◆ Exercise brief
Please identify every line of the material below that contains the string "place" and copy each of those lines. Case counts when matching.

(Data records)

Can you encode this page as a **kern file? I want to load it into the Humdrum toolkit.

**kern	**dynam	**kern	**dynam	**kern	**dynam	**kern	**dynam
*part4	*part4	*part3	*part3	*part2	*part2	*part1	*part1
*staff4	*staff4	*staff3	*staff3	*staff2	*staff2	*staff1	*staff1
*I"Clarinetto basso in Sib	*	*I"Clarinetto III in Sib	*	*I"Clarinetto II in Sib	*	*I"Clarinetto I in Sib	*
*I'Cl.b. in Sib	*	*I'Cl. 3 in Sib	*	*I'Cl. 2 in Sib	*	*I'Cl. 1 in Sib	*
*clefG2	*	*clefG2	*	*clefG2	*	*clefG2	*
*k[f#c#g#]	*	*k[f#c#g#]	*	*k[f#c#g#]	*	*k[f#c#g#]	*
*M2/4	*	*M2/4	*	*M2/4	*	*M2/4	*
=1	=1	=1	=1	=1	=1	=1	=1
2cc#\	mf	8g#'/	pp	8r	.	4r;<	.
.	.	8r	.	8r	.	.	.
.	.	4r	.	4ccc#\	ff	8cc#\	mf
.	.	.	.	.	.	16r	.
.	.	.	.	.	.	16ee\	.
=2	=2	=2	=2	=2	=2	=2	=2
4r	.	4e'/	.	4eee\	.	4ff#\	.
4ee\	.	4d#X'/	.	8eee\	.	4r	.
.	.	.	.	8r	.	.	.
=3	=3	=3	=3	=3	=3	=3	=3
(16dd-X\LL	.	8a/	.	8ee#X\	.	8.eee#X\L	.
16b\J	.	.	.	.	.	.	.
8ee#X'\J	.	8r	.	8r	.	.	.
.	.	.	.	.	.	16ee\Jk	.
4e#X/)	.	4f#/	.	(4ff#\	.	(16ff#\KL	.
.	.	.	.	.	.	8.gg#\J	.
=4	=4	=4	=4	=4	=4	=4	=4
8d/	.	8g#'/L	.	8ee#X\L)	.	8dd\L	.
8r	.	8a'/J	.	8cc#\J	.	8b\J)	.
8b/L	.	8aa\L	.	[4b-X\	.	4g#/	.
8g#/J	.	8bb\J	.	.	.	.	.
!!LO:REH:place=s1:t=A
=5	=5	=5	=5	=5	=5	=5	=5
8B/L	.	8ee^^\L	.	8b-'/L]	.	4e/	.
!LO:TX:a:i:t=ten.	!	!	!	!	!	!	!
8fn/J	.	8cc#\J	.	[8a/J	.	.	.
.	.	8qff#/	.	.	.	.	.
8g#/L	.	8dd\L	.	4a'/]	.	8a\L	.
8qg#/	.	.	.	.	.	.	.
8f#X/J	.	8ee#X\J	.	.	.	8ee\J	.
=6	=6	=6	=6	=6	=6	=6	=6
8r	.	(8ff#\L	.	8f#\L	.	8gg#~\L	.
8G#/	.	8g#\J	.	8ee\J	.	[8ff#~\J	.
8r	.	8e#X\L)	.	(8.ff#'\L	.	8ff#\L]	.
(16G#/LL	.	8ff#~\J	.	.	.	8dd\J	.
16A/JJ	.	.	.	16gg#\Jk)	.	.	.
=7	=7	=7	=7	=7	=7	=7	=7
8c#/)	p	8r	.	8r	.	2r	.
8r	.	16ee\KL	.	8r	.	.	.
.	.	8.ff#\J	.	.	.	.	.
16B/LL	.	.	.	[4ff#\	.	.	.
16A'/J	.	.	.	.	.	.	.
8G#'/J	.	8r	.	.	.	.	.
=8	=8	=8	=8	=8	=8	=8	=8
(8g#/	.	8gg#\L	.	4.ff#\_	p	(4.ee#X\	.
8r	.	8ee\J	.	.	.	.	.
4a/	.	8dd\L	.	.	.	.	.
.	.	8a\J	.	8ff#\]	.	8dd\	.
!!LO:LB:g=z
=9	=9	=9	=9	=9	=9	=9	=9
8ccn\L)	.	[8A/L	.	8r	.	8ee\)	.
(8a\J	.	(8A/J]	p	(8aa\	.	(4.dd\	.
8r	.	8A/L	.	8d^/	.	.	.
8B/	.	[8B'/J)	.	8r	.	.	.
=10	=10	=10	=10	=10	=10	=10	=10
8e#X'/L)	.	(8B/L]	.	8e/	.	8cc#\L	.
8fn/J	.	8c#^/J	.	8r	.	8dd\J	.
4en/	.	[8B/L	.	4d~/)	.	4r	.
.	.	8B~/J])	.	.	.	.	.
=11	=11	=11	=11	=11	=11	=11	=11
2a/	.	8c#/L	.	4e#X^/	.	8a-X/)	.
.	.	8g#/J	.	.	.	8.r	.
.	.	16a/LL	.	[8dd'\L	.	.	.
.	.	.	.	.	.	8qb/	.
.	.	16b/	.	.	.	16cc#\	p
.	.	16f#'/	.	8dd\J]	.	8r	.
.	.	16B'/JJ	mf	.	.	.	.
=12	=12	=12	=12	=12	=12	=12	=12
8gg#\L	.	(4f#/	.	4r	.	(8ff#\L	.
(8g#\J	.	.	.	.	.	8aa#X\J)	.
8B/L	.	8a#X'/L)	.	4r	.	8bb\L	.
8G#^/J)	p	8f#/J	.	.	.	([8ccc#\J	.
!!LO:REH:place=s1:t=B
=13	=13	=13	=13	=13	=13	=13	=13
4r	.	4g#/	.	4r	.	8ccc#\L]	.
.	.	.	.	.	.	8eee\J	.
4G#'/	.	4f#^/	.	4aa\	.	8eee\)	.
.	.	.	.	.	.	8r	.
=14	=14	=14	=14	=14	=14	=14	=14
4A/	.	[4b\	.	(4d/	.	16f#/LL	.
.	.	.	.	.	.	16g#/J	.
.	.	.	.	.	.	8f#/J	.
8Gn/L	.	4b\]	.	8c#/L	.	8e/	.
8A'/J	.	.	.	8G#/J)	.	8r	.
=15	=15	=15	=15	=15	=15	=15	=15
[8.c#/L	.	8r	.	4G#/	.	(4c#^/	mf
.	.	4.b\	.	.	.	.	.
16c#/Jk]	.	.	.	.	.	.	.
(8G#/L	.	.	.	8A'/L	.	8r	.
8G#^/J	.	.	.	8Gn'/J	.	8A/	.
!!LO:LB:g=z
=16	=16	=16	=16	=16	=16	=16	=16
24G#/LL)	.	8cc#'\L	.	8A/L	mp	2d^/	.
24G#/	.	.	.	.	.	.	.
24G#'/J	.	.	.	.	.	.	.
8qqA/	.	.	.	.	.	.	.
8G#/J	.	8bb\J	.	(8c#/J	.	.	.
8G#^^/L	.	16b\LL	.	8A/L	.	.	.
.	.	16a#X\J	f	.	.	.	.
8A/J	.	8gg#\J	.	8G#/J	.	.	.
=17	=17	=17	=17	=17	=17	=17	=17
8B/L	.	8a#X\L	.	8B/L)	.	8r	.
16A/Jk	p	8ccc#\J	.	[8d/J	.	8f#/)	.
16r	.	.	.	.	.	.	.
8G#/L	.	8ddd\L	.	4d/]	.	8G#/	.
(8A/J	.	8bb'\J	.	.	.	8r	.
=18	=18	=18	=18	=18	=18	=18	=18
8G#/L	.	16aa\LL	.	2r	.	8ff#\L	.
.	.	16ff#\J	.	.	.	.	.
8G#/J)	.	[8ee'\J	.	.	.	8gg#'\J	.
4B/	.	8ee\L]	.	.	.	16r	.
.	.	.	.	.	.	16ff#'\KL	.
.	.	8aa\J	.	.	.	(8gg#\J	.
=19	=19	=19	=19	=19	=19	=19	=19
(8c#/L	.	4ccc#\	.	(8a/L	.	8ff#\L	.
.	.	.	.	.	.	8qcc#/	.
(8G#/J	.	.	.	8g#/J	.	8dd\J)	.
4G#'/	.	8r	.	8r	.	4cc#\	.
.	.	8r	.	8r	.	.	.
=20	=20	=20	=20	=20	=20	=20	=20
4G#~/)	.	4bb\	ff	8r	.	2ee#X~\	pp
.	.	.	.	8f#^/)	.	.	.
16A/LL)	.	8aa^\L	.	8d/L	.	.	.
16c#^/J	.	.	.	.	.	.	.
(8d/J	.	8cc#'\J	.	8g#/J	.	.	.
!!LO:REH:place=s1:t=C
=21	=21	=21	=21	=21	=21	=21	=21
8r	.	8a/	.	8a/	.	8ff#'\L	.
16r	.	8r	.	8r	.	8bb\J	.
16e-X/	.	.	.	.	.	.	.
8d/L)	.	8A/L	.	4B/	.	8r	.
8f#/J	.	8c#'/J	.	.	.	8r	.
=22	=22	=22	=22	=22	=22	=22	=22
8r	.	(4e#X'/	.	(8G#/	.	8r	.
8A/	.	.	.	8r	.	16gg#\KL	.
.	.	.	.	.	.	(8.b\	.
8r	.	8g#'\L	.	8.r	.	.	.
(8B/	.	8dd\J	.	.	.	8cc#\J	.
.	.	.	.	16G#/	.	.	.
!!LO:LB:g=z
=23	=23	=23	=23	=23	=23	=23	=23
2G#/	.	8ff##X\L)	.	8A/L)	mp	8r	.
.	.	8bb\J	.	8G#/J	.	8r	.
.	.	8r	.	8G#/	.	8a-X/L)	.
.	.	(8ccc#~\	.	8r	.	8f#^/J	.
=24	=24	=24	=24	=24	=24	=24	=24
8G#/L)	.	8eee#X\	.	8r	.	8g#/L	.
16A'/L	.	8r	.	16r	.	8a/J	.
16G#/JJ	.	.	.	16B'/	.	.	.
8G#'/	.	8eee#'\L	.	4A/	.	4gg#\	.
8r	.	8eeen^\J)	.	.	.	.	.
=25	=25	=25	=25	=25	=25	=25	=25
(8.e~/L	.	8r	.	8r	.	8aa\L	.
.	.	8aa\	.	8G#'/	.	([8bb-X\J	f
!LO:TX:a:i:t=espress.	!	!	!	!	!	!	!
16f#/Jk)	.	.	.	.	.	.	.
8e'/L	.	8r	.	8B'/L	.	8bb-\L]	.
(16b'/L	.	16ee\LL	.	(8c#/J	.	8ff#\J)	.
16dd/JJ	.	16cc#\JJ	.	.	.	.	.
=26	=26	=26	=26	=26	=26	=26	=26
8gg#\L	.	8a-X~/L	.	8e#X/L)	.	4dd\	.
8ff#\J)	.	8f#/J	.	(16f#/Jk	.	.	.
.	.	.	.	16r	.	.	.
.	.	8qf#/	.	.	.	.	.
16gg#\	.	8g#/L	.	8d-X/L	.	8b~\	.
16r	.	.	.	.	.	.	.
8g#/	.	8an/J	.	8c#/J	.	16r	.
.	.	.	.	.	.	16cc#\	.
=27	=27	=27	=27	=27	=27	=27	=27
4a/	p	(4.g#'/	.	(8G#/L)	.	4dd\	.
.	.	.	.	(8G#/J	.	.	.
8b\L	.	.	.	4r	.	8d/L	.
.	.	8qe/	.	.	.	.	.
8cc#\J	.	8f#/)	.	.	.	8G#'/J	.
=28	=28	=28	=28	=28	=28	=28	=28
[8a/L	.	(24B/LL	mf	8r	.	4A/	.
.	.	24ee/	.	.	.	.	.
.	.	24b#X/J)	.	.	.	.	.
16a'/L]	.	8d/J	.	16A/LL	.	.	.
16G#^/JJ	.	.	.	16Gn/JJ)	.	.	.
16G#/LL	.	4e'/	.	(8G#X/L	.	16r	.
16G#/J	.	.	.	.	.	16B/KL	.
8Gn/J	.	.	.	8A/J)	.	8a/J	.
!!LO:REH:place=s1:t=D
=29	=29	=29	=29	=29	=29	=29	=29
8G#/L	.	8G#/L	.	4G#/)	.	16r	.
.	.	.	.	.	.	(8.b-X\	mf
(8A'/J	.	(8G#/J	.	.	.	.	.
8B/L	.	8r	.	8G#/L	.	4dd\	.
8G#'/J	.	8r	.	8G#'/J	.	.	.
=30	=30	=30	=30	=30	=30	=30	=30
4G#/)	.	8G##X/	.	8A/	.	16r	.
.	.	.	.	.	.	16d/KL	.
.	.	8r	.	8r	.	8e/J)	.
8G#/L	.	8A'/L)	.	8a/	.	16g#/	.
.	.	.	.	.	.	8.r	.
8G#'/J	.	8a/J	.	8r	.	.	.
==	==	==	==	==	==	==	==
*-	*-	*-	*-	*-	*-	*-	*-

--

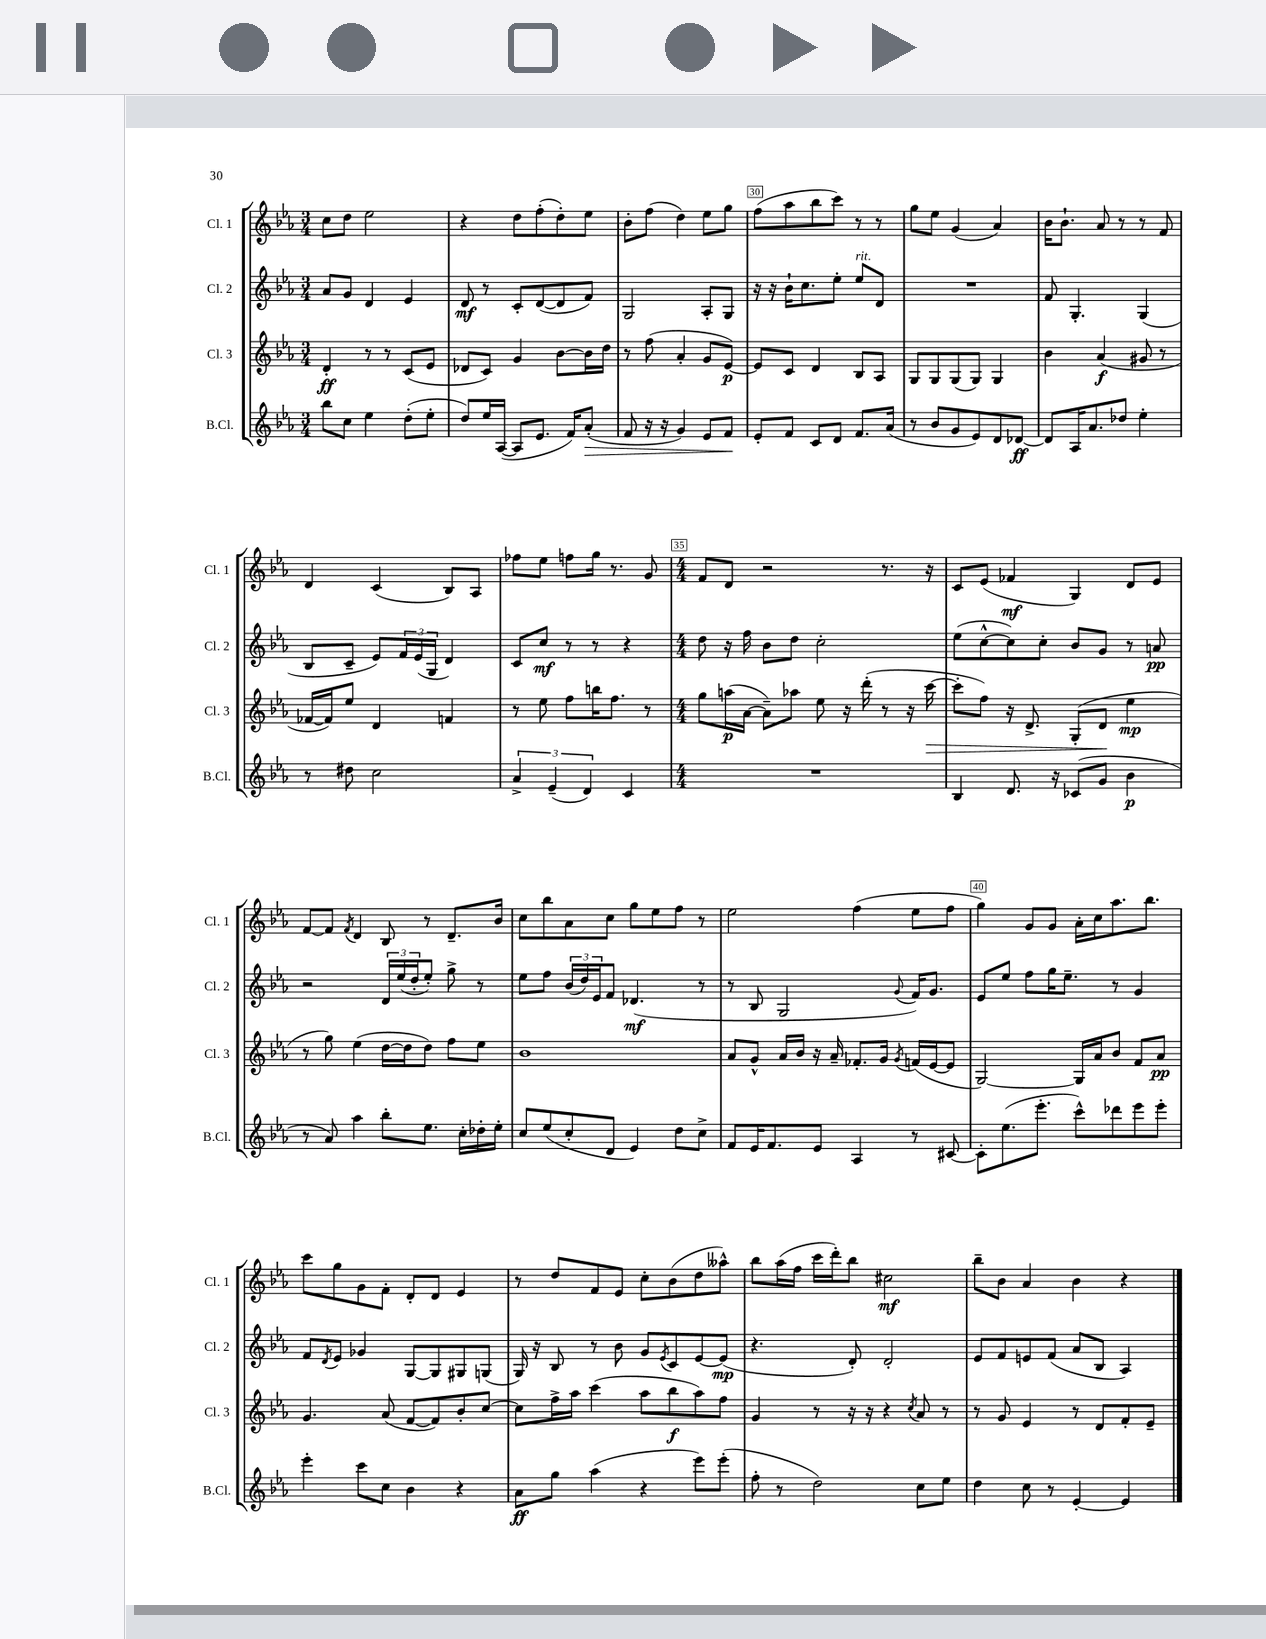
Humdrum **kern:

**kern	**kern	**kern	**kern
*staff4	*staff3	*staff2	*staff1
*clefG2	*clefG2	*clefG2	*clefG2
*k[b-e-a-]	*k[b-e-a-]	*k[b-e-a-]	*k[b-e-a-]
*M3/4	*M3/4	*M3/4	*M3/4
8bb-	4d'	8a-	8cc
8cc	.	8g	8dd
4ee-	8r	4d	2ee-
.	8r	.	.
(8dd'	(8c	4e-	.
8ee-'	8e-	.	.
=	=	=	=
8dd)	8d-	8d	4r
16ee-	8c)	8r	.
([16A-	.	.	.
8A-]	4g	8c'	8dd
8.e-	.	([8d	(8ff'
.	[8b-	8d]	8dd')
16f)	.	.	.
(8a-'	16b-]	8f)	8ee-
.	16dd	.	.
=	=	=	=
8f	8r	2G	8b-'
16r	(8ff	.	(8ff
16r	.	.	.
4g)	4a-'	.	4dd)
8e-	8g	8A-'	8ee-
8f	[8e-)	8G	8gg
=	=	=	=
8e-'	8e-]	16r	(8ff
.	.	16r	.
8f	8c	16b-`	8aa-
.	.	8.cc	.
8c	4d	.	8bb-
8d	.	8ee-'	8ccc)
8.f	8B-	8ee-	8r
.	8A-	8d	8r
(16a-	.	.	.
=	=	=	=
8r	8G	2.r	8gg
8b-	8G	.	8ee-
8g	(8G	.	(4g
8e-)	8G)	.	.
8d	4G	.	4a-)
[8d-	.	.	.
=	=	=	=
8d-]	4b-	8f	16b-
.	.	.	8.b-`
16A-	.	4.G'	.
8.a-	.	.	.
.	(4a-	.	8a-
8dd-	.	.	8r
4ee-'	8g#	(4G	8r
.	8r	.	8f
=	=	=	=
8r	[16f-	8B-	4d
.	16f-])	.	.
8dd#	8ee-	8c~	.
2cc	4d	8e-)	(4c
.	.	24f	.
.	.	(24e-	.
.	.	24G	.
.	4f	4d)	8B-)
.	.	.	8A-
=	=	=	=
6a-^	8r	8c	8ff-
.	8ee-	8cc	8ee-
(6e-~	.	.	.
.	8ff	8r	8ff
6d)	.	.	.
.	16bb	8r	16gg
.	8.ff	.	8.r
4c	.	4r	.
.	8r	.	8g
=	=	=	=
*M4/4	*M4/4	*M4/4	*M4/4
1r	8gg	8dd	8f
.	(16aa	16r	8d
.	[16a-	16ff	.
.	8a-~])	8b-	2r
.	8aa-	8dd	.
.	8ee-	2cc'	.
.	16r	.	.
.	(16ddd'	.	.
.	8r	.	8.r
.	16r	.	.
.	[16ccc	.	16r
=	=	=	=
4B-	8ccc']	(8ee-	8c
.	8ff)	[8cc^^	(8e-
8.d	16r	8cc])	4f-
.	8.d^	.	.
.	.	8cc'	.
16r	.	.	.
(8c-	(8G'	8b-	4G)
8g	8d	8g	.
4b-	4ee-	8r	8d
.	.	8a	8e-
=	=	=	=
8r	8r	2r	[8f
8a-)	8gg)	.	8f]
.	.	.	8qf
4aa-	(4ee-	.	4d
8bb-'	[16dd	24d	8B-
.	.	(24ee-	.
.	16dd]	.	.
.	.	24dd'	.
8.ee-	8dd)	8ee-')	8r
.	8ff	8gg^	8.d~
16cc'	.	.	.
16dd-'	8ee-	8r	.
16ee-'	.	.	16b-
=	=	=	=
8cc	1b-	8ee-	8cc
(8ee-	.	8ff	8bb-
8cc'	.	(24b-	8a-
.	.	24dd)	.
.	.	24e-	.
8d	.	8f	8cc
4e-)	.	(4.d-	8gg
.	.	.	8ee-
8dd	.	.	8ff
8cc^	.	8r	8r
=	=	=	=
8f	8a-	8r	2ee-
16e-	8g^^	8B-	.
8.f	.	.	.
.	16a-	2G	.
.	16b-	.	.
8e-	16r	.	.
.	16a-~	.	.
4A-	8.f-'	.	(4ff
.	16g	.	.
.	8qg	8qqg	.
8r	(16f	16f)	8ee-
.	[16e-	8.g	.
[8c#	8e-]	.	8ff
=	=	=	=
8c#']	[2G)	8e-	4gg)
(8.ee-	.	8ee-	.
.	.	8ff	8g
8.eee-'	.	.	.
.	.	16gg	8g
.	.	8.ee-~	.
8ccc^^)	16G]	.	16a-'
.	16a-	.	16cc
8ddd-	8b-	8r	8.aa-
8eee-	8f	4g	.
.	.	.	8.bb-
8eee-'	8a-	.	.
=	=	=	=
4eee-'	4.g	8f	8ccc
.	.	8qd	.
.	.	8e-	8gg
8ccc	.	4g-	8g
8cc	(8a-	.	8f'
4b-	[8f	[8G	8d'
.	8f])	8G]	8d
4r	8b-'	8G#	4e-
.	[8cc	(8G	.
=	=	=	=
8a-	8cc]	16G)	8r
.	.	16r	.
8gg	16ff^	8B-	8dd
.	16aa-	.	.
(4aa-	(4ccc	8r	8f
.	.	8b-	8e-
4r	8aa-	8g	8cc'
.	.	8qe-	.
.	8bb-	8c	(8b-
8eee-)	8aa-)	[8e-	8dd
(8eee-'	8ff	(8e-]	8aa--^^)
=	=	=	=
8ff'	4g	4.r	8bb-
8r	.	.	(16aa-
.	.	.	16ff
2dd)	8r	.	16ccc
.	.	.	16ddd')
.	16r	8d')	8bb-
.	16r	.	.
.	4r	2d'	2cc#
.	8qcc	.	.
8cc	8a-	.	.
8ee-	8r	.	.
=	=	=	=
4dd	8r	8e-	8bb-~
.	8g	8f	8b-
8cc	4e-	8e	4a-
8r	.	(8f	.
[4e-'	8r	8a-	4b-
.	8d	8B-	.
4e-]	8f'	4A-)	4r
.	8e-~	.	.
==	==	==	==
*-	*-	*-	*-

◆ Response
!!LO:REH:place=s1:t=A
!!LO:REH:place=s1:t=B
!!LO:REH:place=s1:t=C
!!LO:REH:place=s1:t=D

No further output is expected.